#### REQUIREMENT:
Your copy of the data should match it exactly, except that the pictures are gone.

═════ RECORDED DATA ═════

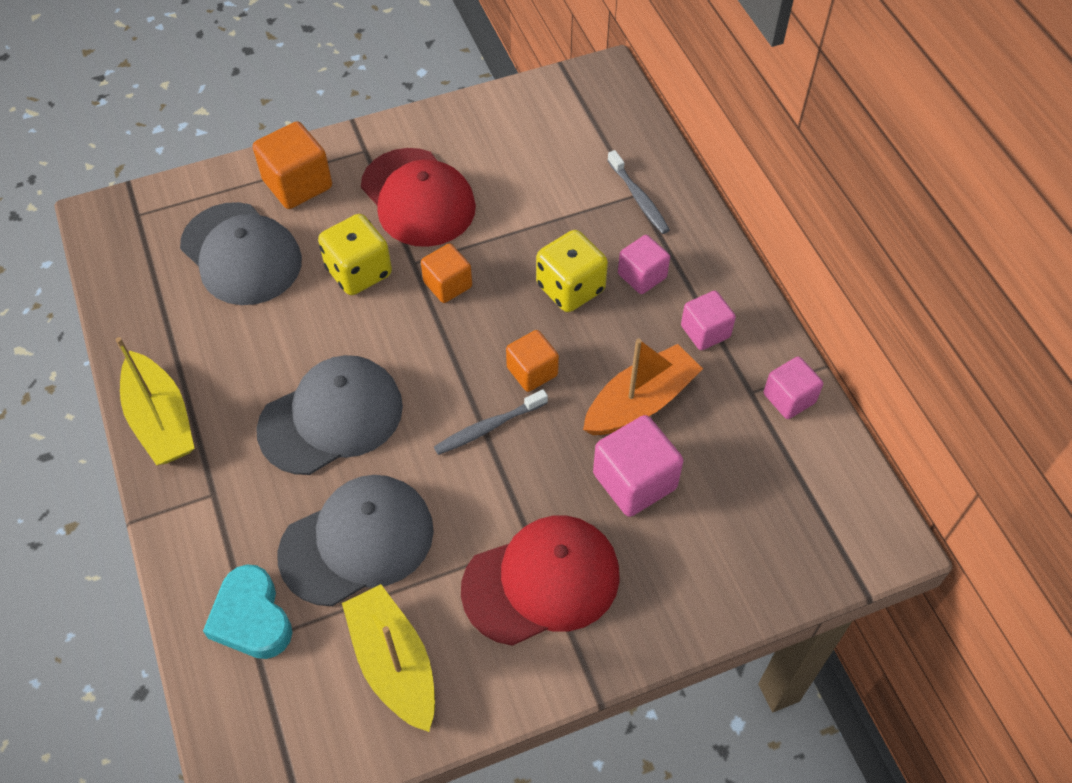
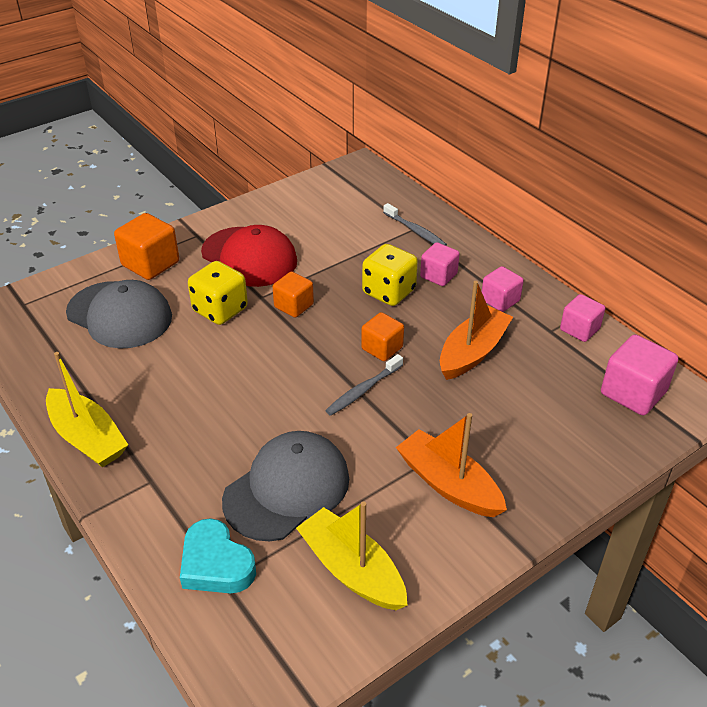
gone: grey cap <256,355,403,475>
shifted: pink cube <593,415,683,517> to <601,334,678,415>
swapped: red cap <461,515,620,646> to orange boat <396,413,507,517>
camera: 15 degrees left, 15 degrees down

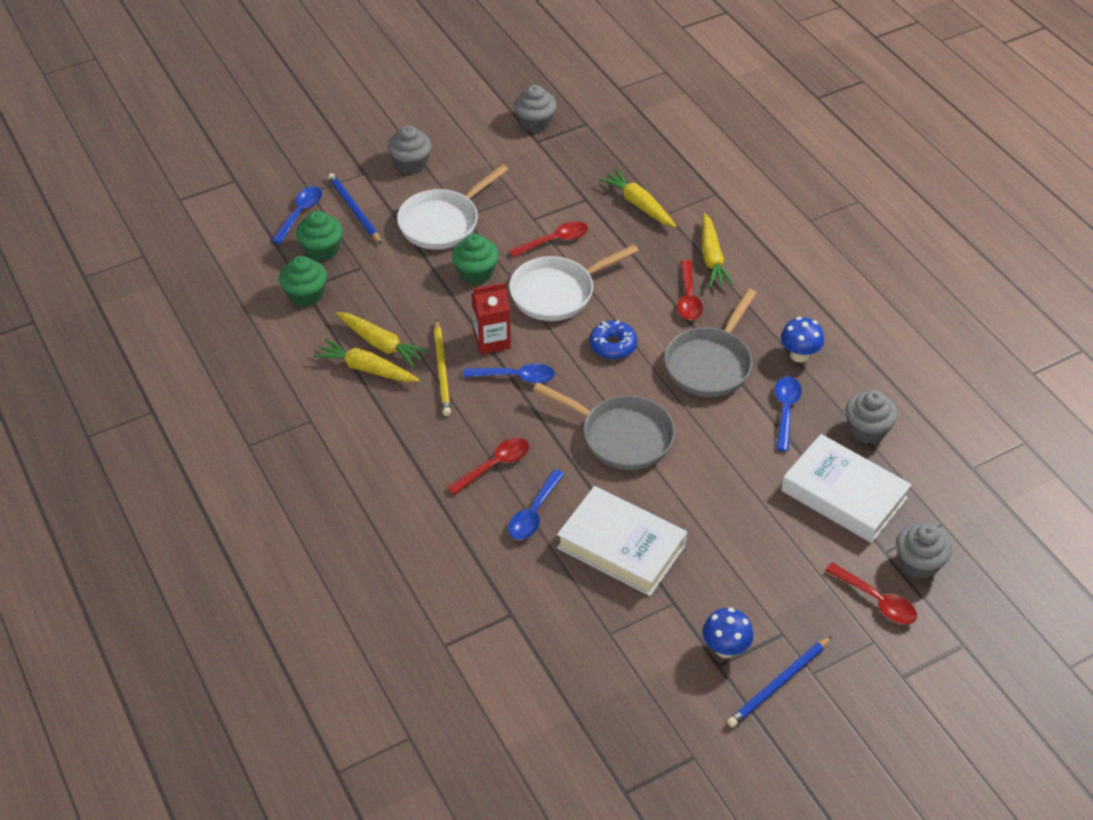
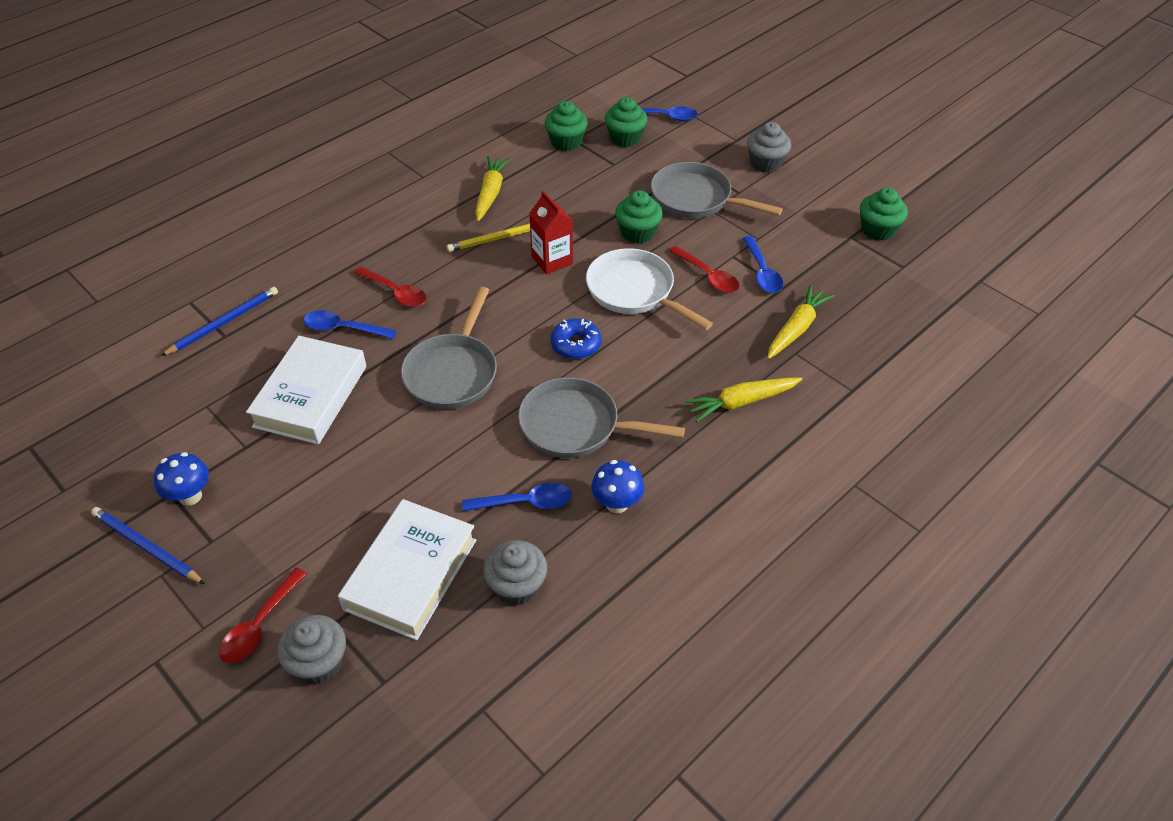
gone: red spoon <677,260,703,320>; yellow carrot <336,312,429,368>
shifted: blue pencil <328,173,382,244> to <161,287,278,356>; blue spoon <463,363,555,384> to <742,236,783,293>
repainted: grey cupcake <514,85,557,133> to green cupcake <860,188,908,241>; white pan <397,164,508,250> to grey pan <651,162,783,218>
camera: 75 degrees right, 0 degrees up

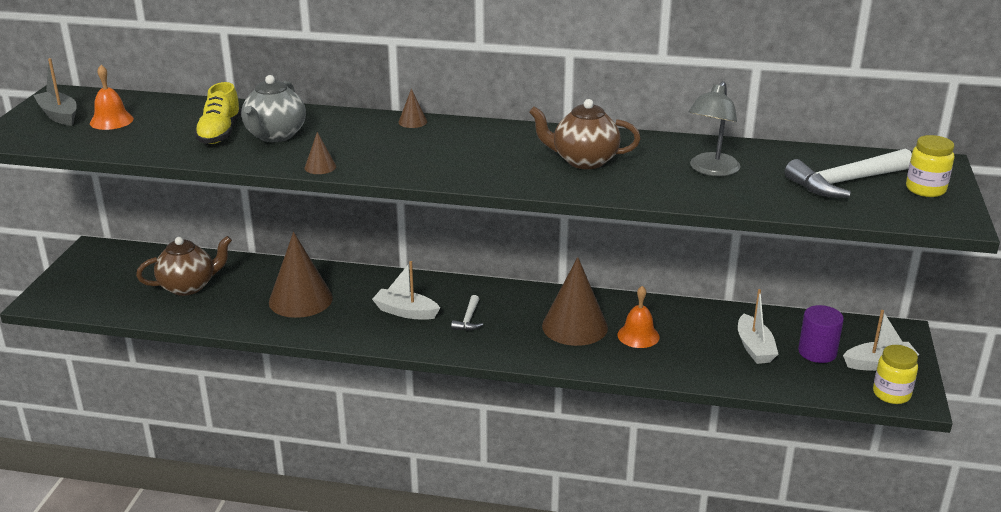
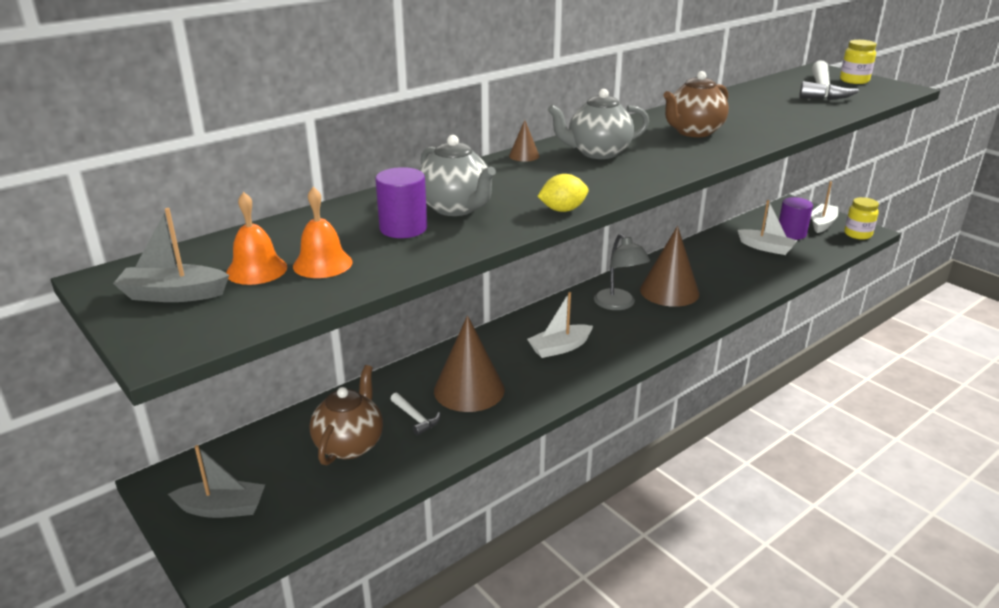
new: grey teapot <547,89,649,159>; grey boat <168,445,265,518>
shifted: grey lamp <689,81,741,176> to <594,234,650,310>; orange bell <617,286,660,348> to <293,187,352,278>; white hammer <451,295,483,331> to <391,393,440,436>
swapped: yellow shoe <194,82,241,144> to purple cylinder <375,167,427,238>; brown cone <305,132,336,174> to yellow lemon <537,174,589,212>
camera: 50 degrees left, 0 degrees up

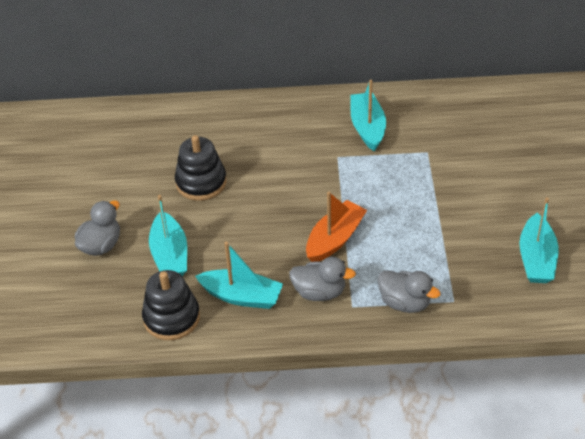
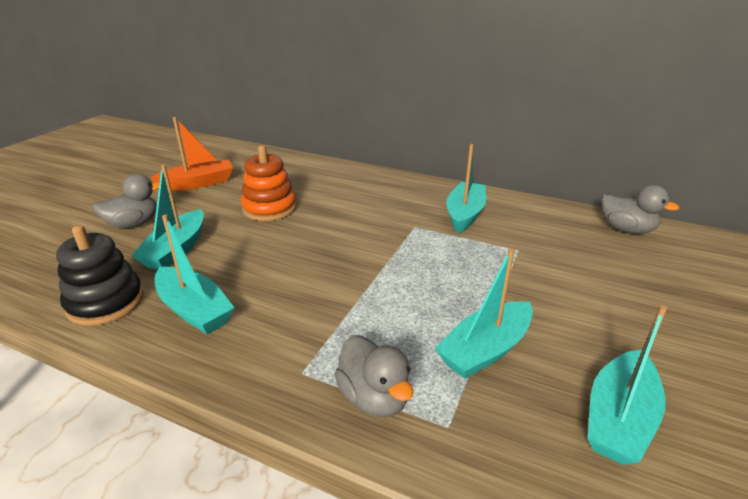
new: turquoise boat <434,248,533,379>
shifted: orange boat <306,192,367,262> to <150,117,233,191>; grey duck <289,257,356,301> to <601,185,680,234>
repainted: black stacking toy <175,135,227,201> to orange stacking toy <241,145,297,221>
camera: 25 degrees right, 15 degrees down

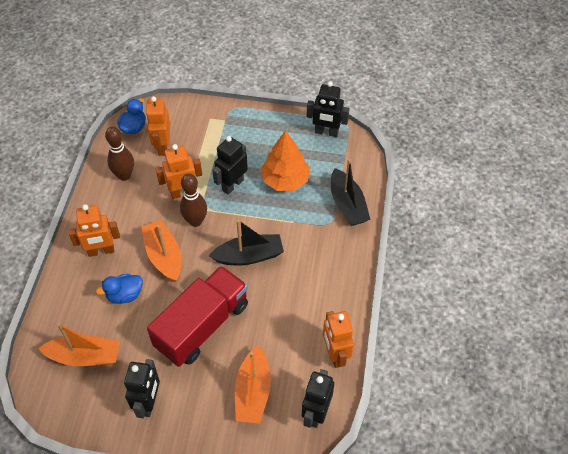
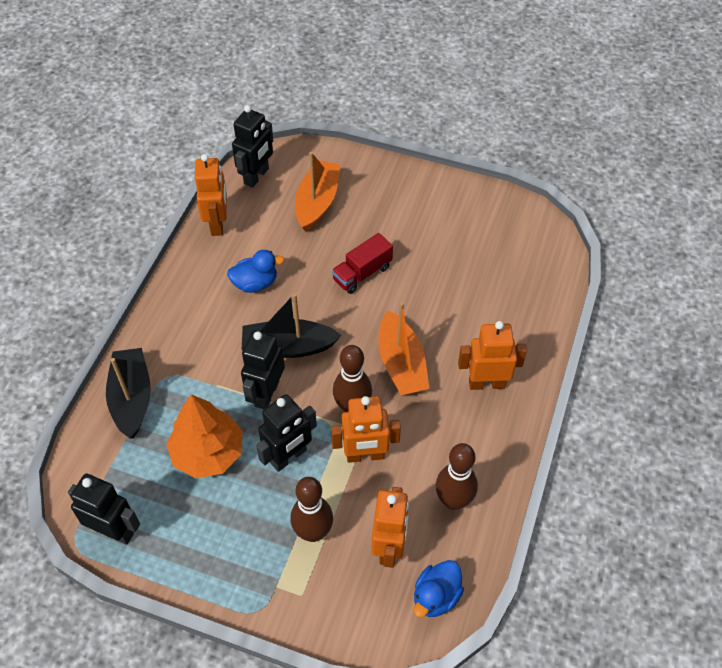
gone: orange boat <38,323,120,366>
new: brown bowling pin <290,477,333,542>
shifted: blue duck <96,274,143,304> to <227,250,284,293>; black robot <124,359,160,418> to <241,330,285,409>
scaled: red truck <147,266,248,367> = <332,233,393,294> x0.50
camera: 170 degrees left, 0 degrees up

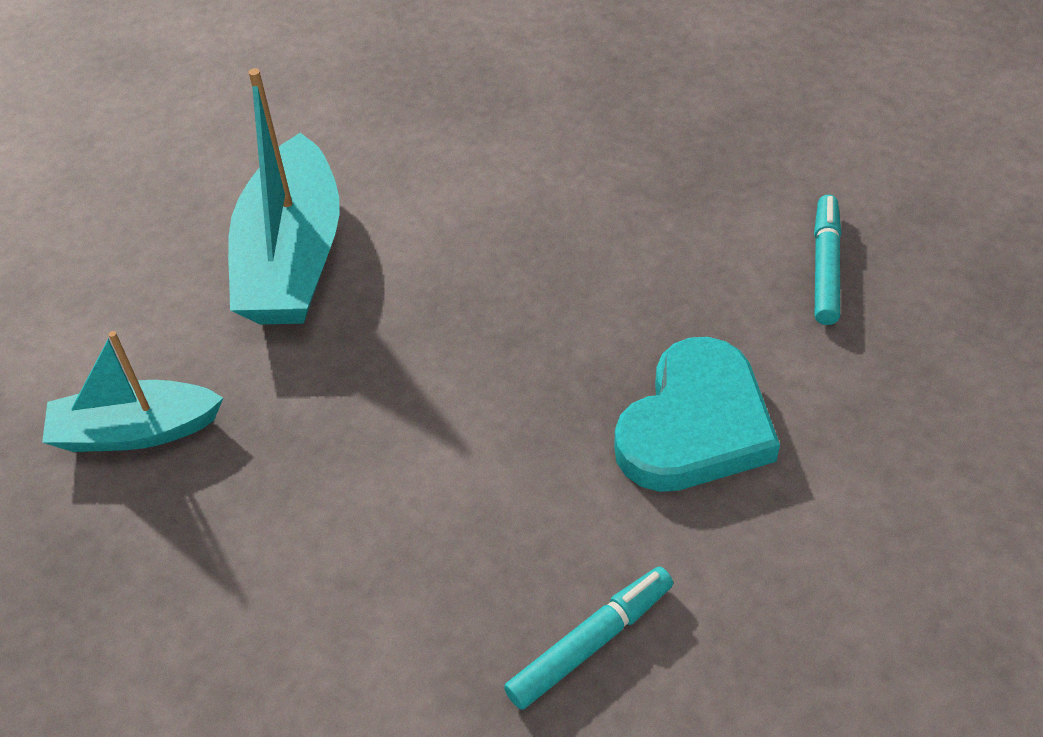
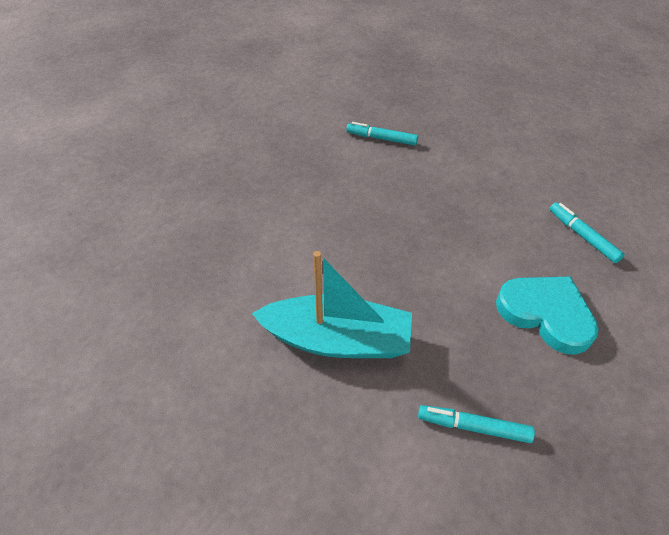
shifted: turquoise heart <614,337,780,492> to <496,276,599,355>
swapped: turquoise boat <42,331,223,452> to turquoise marker <418,405,535,443>
camera: 85 degrees left, 0 degrees up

═════

#### ANSWER TO THE PROBLEM:
gone: grey cap <256,355,403,475>
shifted: pink cube <593,415,683,517> to <601,334,678,415>
swapped: red cap <461,515,620,646> to orange boat <396,413,507,517>
camera: 15 degrees left, 15 degrees down

gone: red spoon <677,260,703,320>; yellow carrot <336,312,429,368>
shifted: blue pencil <328,173,382,244> to <161,287,278,356>; blue spoon <463,363,555,384> to <742,236,783,293>
repainted: grey cupcake <514,85,557,133> to green cupcake <860,188,908,241>; white pan <397,164,508,250> to grey pan <651,162,783,218>
camera: 75 degrees right, 0 degrees up

new: grey teapot <547,89,649,159>; grey boat <168,445,265,518>
shifted: grey lamp <689,81,741,176> to <594,234,650,310>; orange bell <617,286,660,348> to <293,187,352,278>; white hammer <451,295,483,331> to <391,393,440,436>
swapped: yellow shoe <194,82,241,144> to purple cylinder <375,167,427,238>; brown cone <305,132,336,174> to yellow lemon <537,174,589,212>
camera: 50 degrees left, 0 degrees up

new: turquoise boat <434,248,533,379>
shifted: orange boat <306,192,367,262> to <150,117,233,191>; grey duck <289,257,356,301> to <601,185,680,234>
repainted: black stacking toy <175,135,227,201> to orange stacking toy <241,145,297,221>
camera: 25 degrees right, 15 degrees down

gone: orange boat <38,323,120,366>
new: brown bowling pin <290,477,333,542>
shifted: blue duck <96,274,143,304> to <227,250,284,293>; black robot <124,359,160,418> to <241,330,285,409>
scaled: red truck <147,266,248,367> = <332,233,393,294> x0.50
camera: 170 degrees left, 0 degrees up

shifted: turquoise heart <614,337,780,492> to <496,276,599,355>
swapped: turquoise boat <42,331,223,452> to turquoise marker <418,405,535,443>
camera: 85 degrees left, 0 degrees up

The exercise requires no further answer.